== MATERIAL FOR THIS TASK
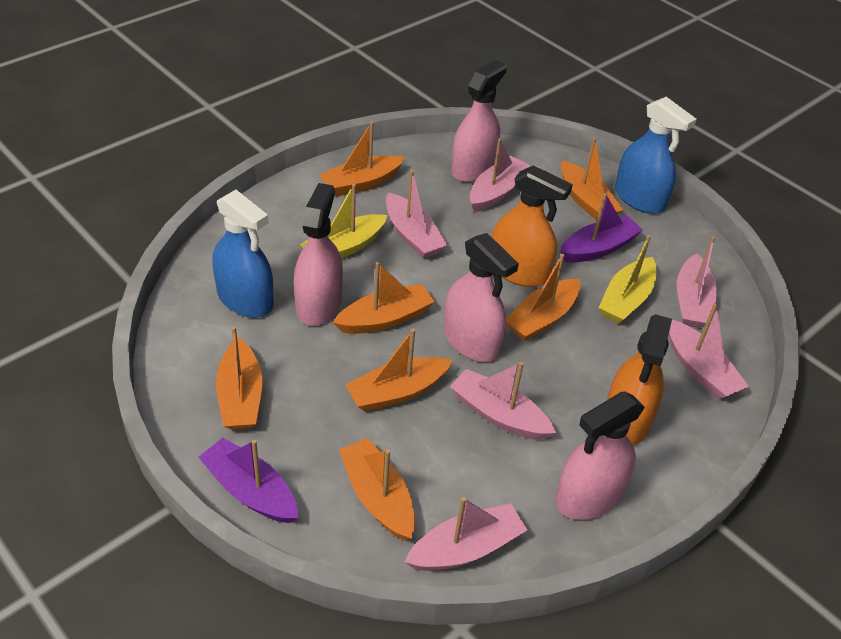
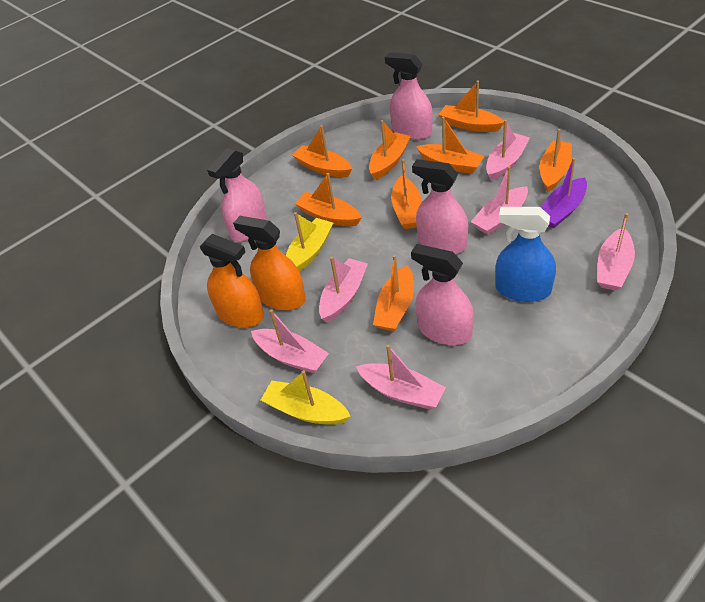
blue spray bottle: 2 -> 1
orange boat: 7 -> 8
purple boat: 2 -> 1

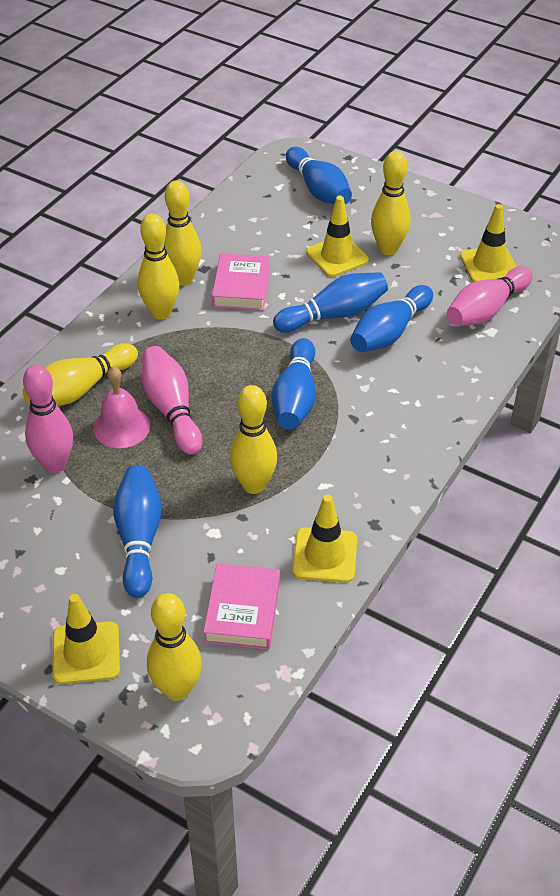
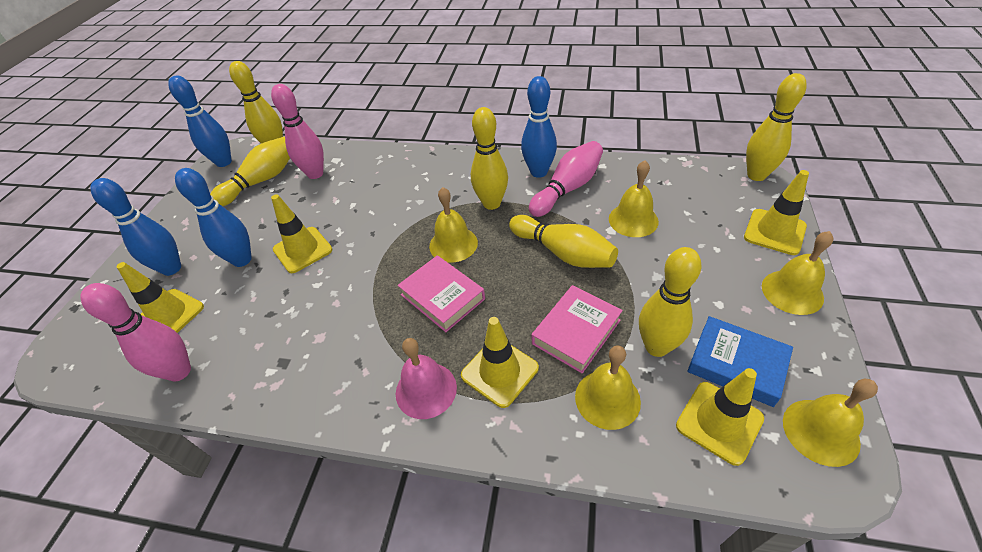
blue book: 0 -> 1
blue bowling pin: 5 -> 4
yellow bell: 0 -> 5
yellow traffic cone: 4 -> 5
====
== MATERIAL FOR THIS TASK
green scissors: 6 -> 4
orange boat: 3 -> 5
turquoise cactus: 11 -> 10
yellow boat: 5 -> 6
====
Now transcribe the lines above exactly, starting at the line containing "blue spray bottle: 2 -> 1" and ending at the line containing "yellow traffic cone: 4 -> 5", both lines included, pictures excluded.

blue spray bottle: 2 -> 1
orange boat: 7 -> 8
purple boat: 2 -> 1

blue book: 0 -> 1
blue bowling pin: 5 -> 4
yellow bell: 0 -> 5
yellow traffic cone: 4 -> 5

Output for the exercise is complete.